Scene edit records
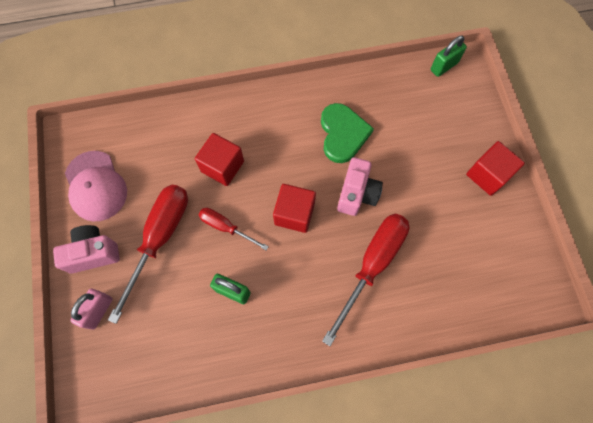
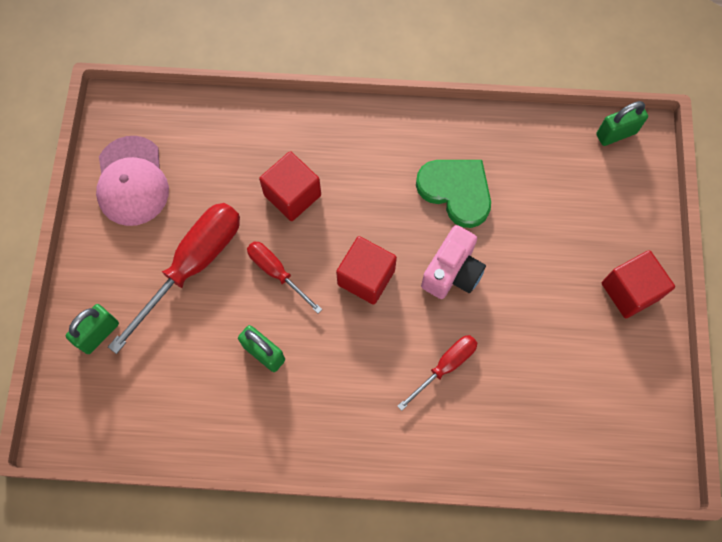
camera: 15 degrees right, 0 degrees up
(93, 253) = (109, 263): pink camera -> none
(98, 311) = (99, 334): pink padlock -> green padlock
(343, 134) = (456, 191): green heart -> green heart turned 60 degrees counterclockwise
(372, 265) = (445, 366): red screwdriver -> red screwdriver, size x0.55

> WORK ITEM: Filter the entries down to the lines holding the string "green". Copy each of those lines.

> EXERCISE RESULT:
(98, 311) = (99, 334): pink padlock -> green padlock
(343, 134) = (456, 191): green heart -> green heart turned 60 degrees counterclockwise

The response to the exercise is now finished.